_Challenge:_
Pull out every line in the rows below that contains the word "longest". Case counts, so only lines with the same capitalization qualify.

** START OF Dataset content **

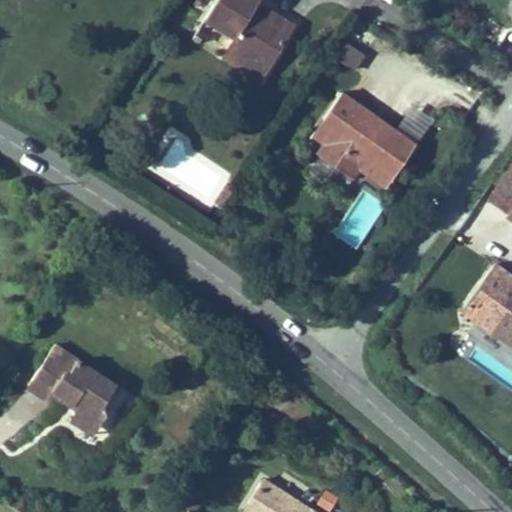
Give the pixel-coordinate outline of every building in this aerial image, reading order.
[(234,31),(230,38),(272,63),(285,40),(277,35),(288,16),(266,3),(263,9),(251,2),(252,0),(209,0),(203,12),(234,31)] [(296,21),(288,16),(277,35),(285,40),(296,21)] [(365,51),(342,37),(332,54),(355,68),(365,51)] [(272,63),(230,38),(221,53),(263,77),(272,63)] [(338,120),(325,137),(318,147),(343,165),(354,149),(390,175),(398,164),(416,138),(343,86),(326,111),(338,120)] [(399,123),(416,136),(432,115),(415,102),(399,123)] [(338,120),(326,111),(313,129),(325,137),(338,120)] [(354,149),(343,165),(364,180),(370,171),(385,182),(390,175),(354,149)] [(317,151),(309,166),(325,175),(333,160),(317,151)] [(511,216),(511,157),(484,196),(511,216)] [(357,245),(383,201),(359,187),(334,231),(357,245)] [(511,340),(511,269),(494,257),(481,276),(460,305),(511,340)] [(56,340),(32,377),(52,390),(57,382),(75,394),(75,406),(87,413),(105,407),(102,399),(115,379),(56,340)] [(52,390),(32,377),(28,382),(48,395),(52,390)] [(75,394),(57,382),(52,390),(62,397),(75,406),(75,394)] [(69,415),(91,429),(105,407),(87,413),(75,406),(69,415)] [(316,511),(263,478),(250,499),(266,509),(263,511),(316,511)] [(326,491),(318,504),(331,511),(339,500),(326,491)] [(263,511),(266,509),(250,499),(242,511),(243,511),(263,511)]
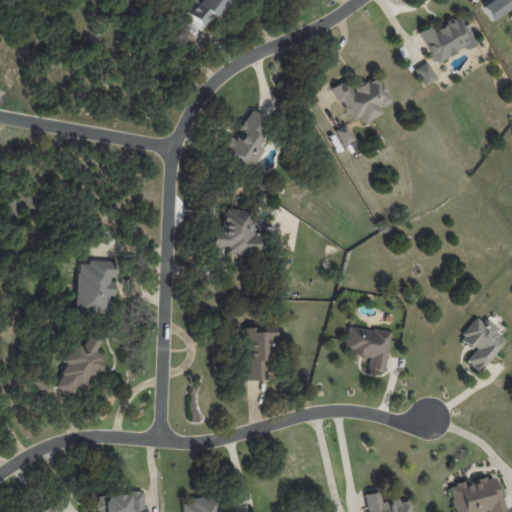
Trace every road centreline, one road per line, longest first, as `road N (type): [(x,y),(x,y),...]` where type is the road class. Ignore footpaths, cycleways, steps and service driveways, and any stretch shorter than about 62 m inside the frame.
road 1 (residential): [(357,0),(219,73),(185,122),(169,179),(159,437)]
road 2 (residential): [(0,472),(75,438),(214,440),(330,409),(426,421)]
road 3 (residential): [(175,146),(0,115)]
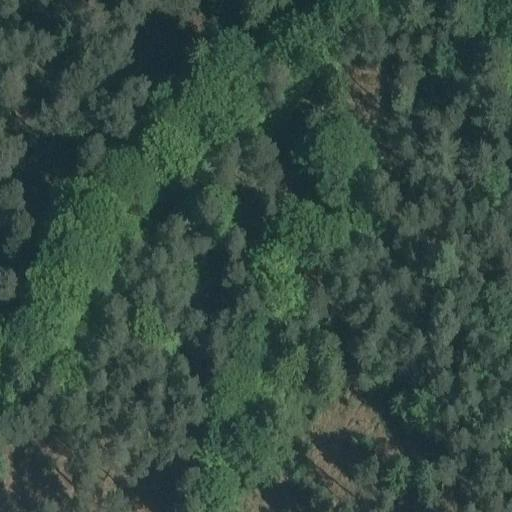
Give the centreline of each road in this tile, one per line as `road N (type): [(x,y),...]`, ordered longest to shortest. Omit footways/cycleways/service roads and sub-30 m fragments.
road 1 (unknown): [(233,511),(323,228),(326,162),(314,91),(320,0)]
road 2 (track): [(315,15),(225,87),(203,120)]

** END OF Dataset content **

_Solution to this problem:_
Trace every road centreline, one road per line, longest first, as `road N (type): [(x,y),(x,y),...]` where type is the road class. Ignore footpaths, cycleways, steps and service driveways, and any stretch shorter than about 62 m inside the frame.
Give the centreline of each road in this tile, one per line as `road N (type): [(x,y),...]`, ordered longest to shortest. Omit footways/cycleways/service roads and sub-30 m fragments.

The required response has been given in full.